• _MATERIAL SUPPLIED_

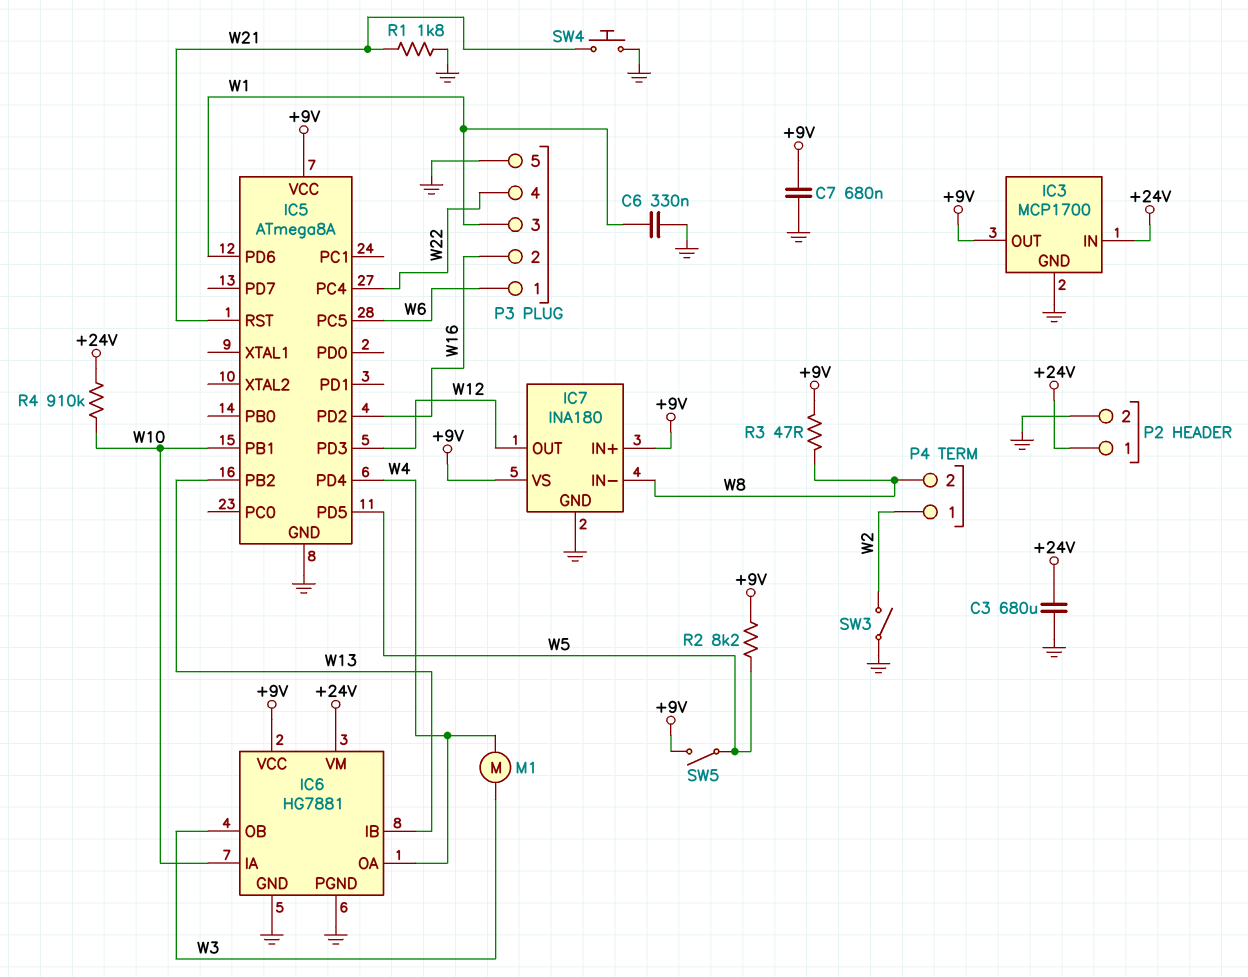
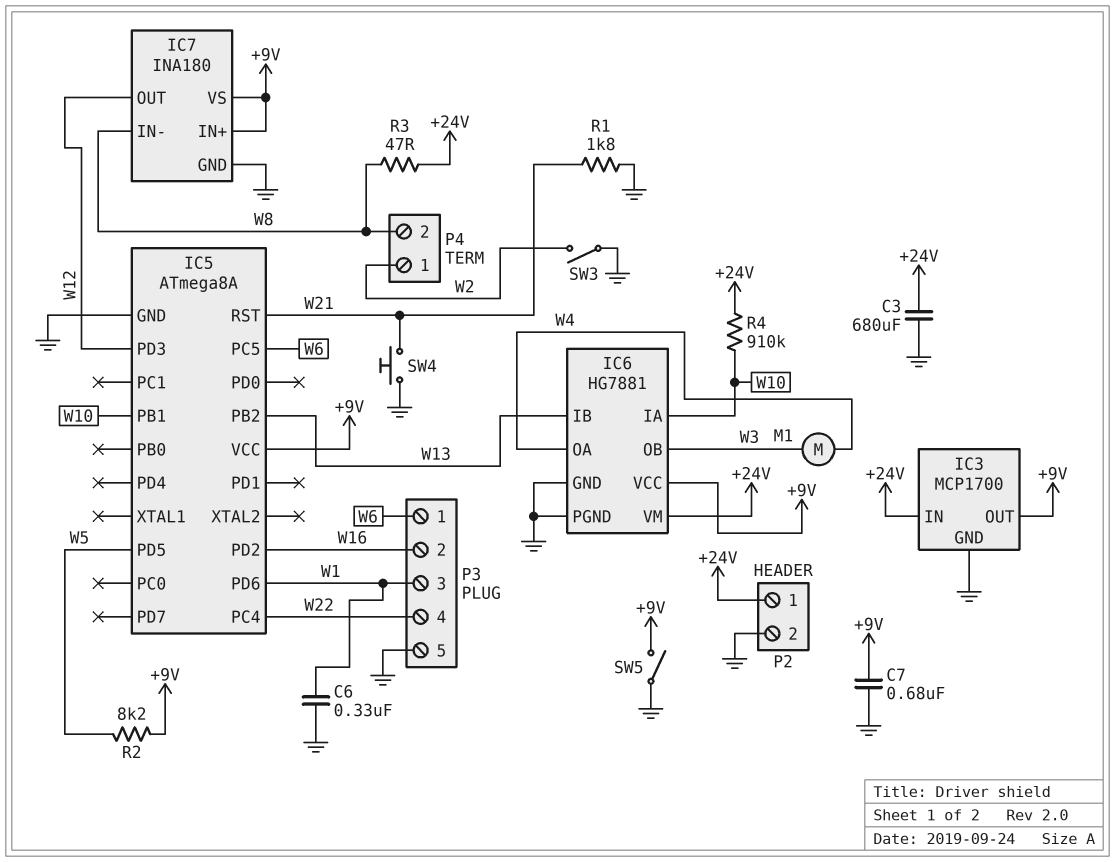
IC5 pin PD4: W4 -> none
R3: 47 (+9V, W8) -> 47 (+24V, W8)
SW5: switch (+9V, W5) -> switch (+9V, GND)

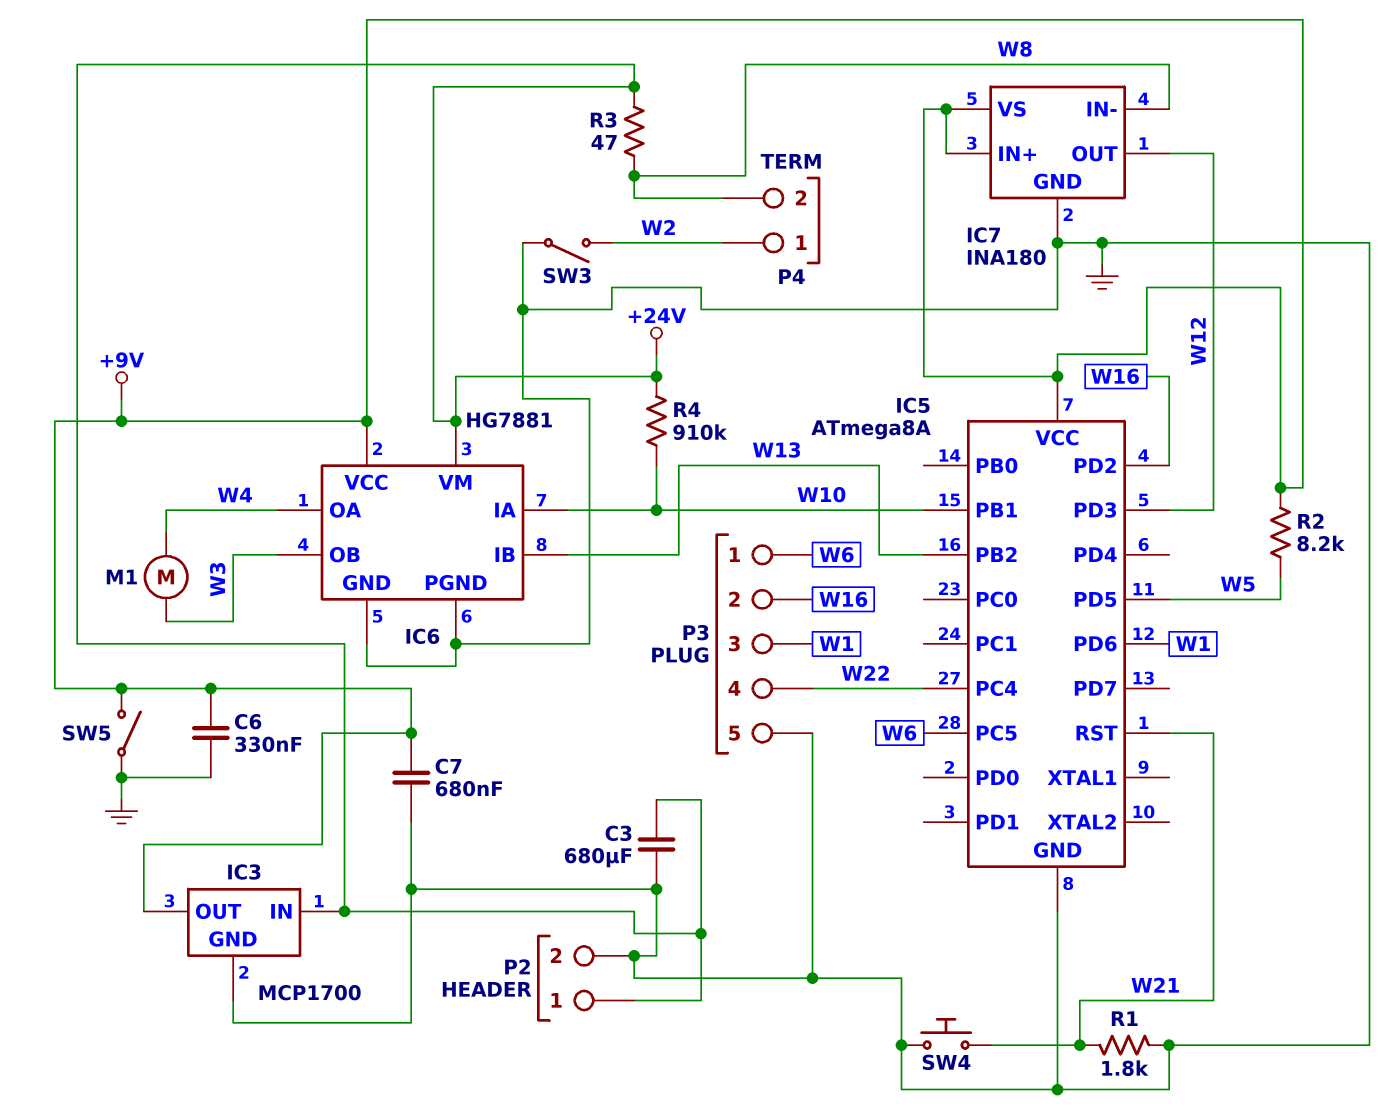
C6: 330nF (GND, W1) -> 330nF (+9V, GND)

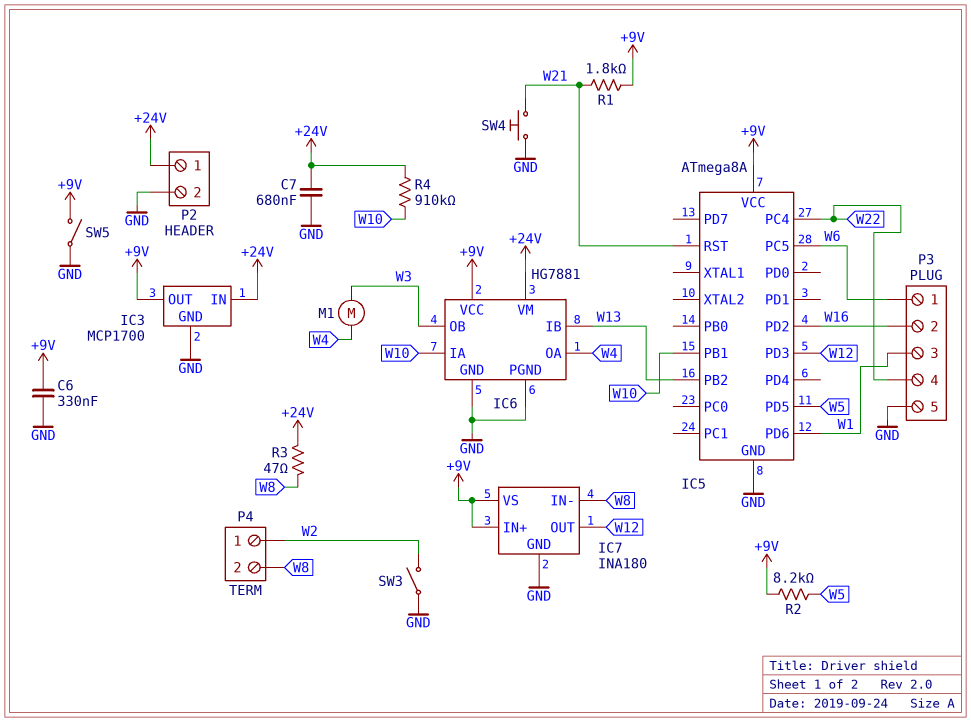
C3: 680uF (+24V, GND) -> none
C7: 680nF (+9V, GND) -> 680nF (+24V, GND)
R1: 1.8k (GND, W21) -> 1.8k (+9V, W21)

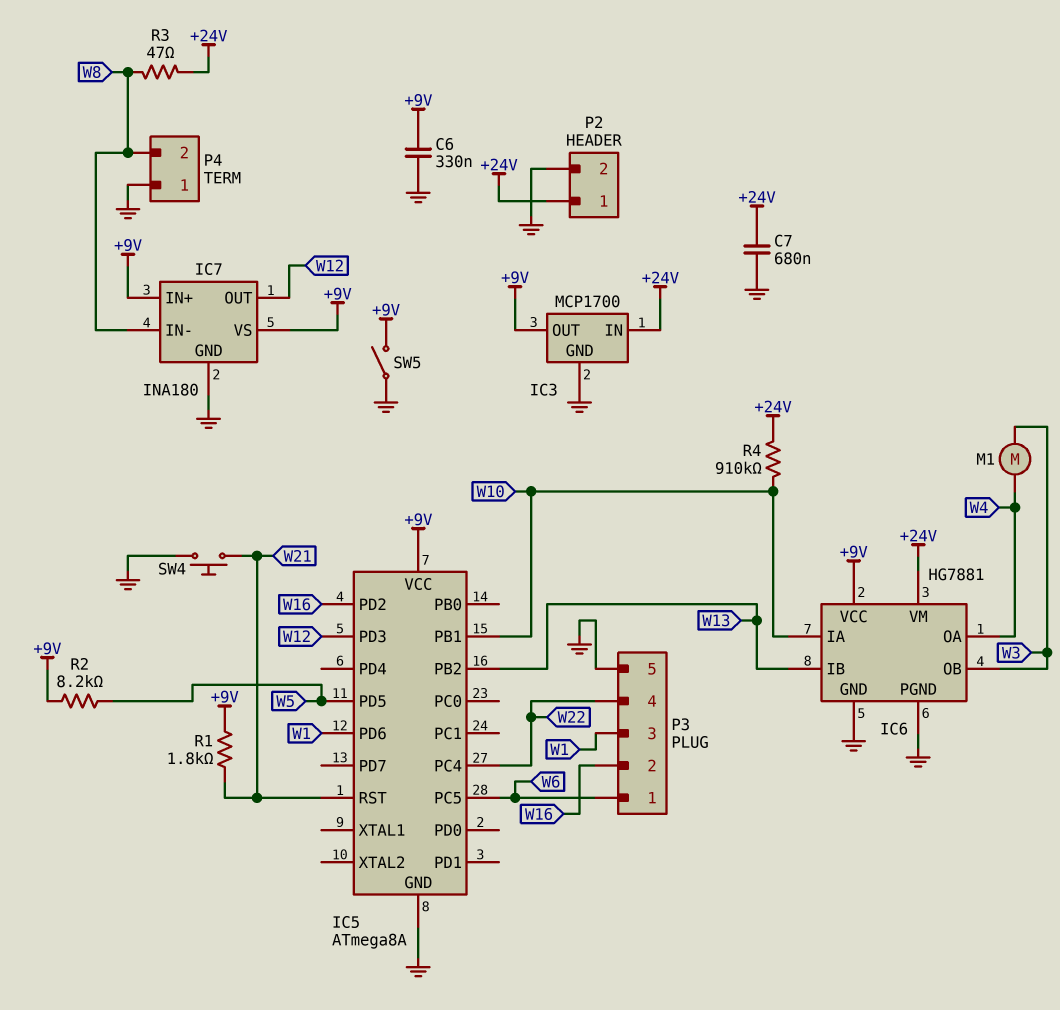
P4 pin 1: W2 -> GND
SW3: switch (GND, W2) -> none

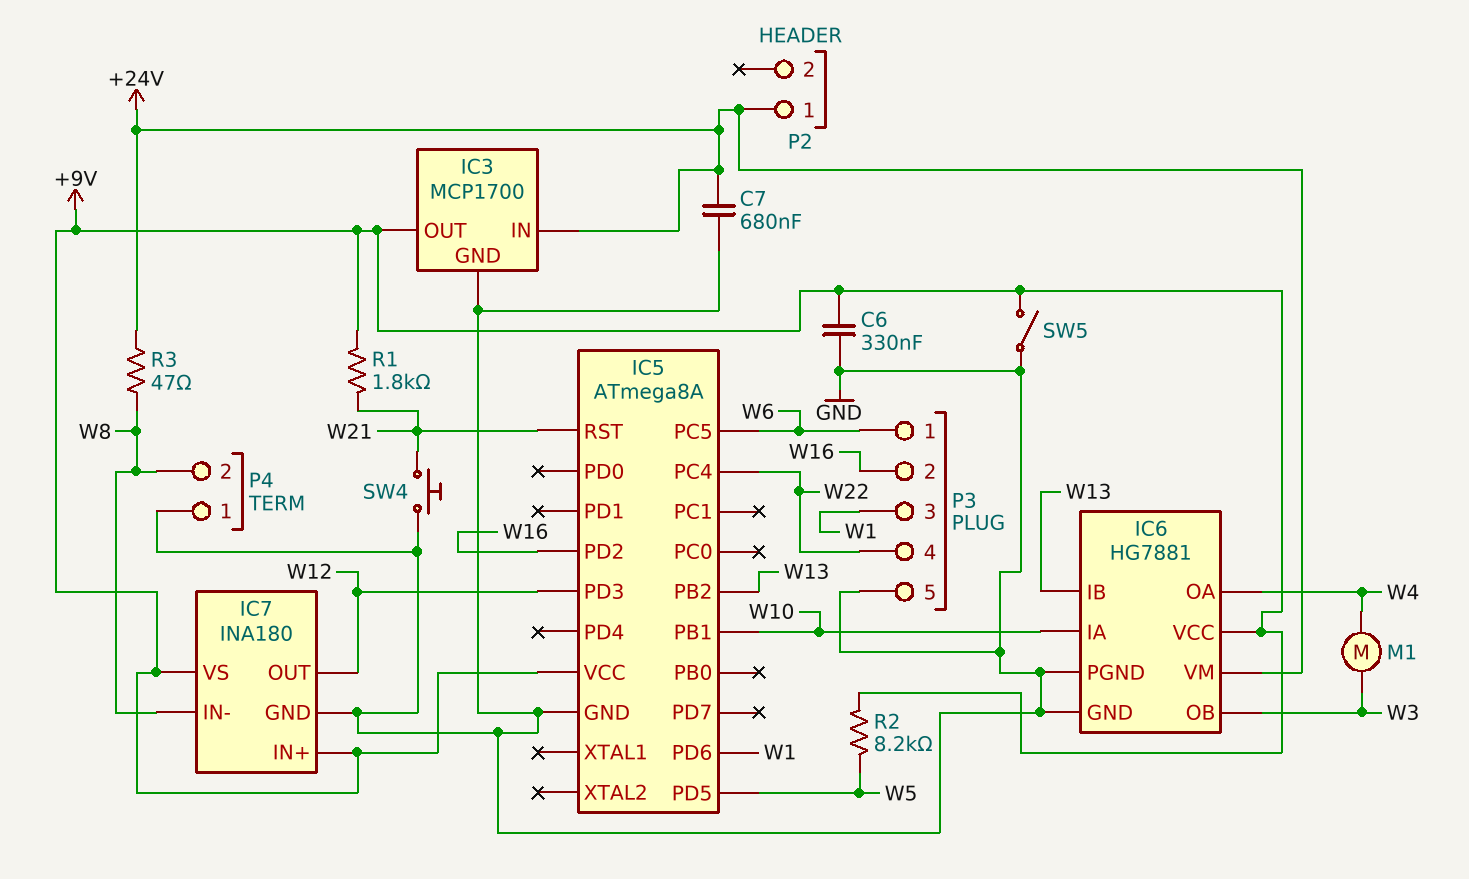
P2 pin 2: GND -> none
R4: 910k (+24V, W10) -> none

• _ASSIGNMENT_
Take the line containing "P4 pin 1: W2 -> GND" and every line after it through the end of the data, and write them out exactly, with no pictures.

• _SOLUTION TO THE PROBLEM_
P4 pin 1: W2 -> GND
SW3: switch (GND, W2) -> none

P2 pin 2: GND -> none
R4: 910k (+24V, W10) -> none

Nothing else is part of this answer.